Raw data:
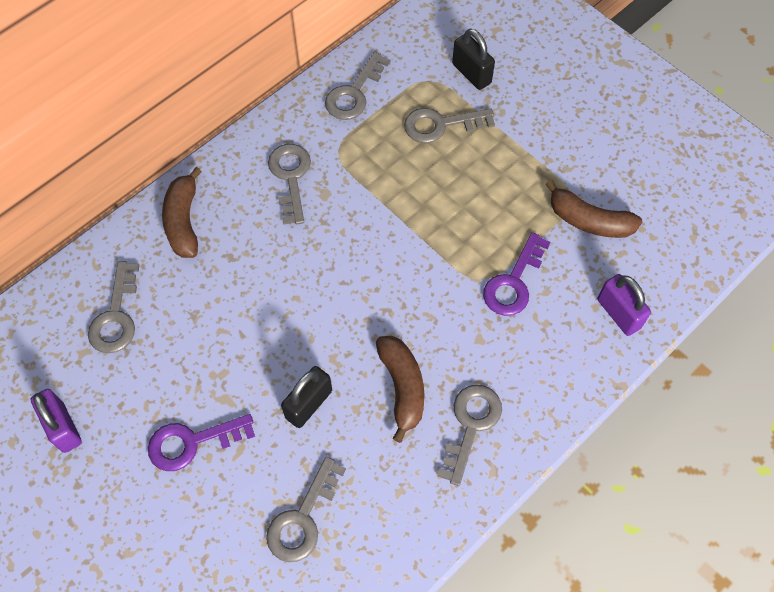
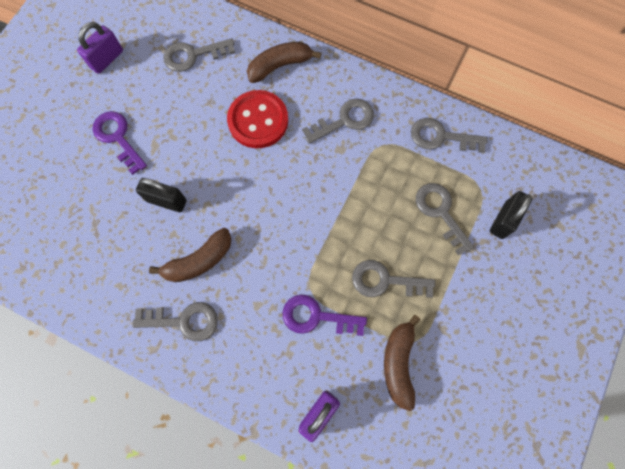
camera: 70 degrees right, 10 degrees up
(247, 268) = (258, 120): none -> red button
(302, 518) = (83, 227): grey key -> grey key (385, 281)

---

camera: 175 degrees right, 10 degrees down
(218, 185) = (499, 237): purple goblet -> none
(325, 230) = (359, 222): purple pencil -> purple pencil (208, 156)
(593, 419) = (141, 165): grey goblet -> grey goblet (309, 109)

Task directions: What belongs in the answer is each line from the listing above that contains "camera".

Output of the task:
camera: 70 degrees right, 10 degrees up
camera: 175 degrees right, 10 degrees down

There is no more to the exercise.